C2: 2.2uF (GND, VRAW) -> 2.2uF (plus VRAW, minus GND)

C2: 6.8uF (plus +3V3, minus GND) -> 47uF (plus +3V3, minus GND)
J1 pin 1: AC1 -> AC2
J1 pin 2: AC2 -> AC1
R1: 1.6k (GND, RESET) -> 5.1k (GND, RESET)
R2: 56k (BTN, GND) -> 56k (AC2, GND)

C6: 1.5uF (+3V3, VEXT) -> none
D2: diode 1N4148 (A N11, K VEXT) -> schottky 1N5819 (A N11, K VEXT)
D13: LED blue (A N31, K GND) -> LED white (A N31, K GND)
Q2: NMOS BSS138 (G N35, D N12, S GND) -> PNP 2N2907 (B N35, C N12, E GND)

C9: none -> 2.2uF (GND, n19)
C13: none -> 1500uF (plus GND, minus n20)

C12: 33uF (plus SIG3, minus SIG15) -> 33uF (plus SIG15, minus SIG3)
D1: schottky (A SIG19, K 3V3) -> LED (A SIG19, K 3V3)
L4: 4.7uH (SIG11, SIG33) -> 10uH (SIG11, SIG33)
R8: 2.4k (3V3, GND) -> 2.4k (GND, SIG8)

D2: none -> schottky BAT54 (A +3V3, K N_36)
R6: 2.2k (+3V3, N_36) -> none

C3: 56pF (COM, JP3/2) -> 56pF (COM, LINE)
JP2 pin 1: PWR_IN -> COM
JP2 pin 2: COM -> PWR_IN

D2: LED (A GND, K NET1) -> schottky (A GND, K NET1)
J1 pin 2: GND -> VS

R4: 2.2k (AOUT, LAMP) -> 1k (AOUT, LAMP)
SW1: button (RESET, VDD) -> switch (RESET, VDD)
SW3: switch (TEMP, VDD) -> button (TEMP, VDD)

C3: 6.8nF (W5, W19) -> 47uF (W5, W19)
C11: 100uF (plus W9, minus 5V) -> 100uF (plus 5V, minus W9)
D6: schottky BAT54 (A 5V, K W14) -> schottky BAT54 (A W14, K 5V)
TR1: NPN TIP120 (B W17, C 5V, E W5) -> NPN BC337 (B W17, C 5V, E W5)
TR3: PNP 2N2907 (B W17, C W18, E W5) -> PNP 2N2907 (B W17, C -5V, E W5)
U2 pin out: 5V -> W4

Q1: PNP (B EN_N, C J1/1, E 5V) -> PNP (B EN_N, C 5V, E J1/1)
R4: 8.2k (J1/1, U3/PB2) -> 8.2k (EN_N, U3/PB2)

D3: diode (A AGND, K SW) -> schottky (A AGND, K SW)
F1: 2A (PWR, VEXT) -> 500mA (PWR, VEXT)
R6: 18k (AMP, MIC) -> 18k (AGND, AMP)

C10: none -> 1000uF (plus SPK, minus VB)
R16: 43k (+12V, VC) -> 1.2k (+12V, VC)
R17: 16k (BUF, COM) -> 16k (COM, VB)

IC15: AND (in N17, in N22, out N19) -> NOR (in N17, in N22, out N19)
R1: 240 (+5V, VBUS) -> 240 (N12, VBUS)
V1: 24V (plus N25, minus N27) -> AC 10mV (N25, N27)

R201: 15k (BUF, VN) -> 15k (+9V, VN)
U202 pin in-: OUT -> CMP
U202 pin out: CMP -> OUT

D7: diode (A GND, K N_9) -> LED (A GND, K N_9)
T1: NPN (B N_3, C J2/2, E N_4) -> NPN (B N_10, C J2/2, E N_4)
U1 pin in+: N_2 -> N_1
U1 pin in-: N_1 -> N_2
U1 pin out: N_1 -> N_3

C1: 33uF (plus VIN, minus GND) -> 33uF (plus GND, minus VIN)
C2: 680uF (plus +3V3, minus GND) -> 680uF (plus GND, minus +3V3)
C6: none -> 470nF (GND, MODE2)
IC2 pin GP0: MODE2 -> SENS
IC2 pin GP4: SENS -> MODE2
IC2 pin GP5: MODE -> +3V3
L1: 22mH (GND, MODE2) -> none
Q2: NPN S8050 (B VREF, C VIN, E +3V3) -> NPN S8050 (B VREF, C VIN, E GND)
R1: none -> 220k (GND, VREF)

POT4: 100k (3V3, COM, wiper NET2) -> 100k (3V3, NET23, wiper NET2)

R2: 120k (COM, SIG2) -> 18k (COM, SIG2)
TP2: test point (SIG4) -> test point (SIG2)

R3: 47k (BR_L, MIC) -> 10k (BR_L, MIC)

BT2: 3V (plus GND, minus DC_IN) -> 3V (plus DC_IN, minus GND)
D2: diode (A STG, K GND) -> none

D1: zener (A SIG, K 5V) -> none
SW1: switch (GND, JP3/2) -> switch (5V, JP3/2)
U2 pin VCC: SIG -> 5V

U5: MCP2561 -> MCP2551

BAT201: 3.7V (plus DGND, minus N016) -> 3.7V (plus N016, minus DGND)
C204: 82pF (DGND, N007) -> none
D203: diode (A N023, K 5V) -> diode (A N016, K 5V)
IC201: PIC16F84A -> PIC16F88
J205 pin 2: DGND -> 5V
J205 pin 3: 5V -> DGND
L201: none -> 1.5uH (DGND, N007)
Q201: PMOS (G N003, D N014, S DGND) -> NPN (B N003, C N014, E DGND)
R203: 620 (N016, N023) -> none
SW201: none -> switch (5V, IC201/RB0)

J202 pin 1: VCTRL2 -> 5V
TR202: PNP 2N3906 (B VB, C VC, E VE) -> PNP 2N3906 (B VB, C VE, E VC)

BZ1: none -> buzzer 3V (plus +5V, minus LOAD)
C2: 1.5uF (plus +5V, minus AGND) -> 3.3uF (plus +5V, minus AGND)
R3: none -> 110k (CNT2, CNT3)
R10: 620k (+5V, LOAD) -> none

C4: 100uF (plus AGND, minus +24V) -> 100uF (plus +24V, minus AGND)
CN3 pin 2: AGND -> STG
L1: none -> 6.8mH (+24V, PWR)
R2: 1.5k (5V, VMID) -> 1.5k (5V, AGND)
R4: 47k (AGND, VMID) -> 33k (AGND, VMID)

What the task asks: Whatever else the listing above holds, retype exactly only the lines from the one containing "C2: 680uF (plus" to the one containing "D2: diode (A STG, K GND) -> none", both ends kept.

Answer to this exercise:
C2: 680uF (plus +3V3, minus GND) -> 680uF (plus GND, minus +3V3)
C6: none -> 470nF (GND, MODE2)
IC2 pin GP0: MODE2 -> SENS
IC2 pin GP4: SENS -> MODE2
IC2 pin GP5: MODE -> +3V3
L1: 22mH (GND, MODE2) -> none
Q2: NPN S8050 (B VREF, C VIN, E +3V3) -> NPN S8050 (B VREF, C VIN, E GND)
R1: none -> 220k (GND, VREF)

POT4: 100k (3V3, COM, wiper NET2) -> 100k (3V3, NET23, wiper NET2)

R2: 120k (COM, SIG2) -> 18k (COM, SIG2)
TP2: test point (SIG4) -> test point (SIG2)

R3: 47k (BR_L, MIC) -> 10k (BR_L, MIC)

BT2: 3V (plus GND, minus DC_IN) -> 3V (plus DC_IN, minus GND)
D2: diode (A STG, K GND) -> none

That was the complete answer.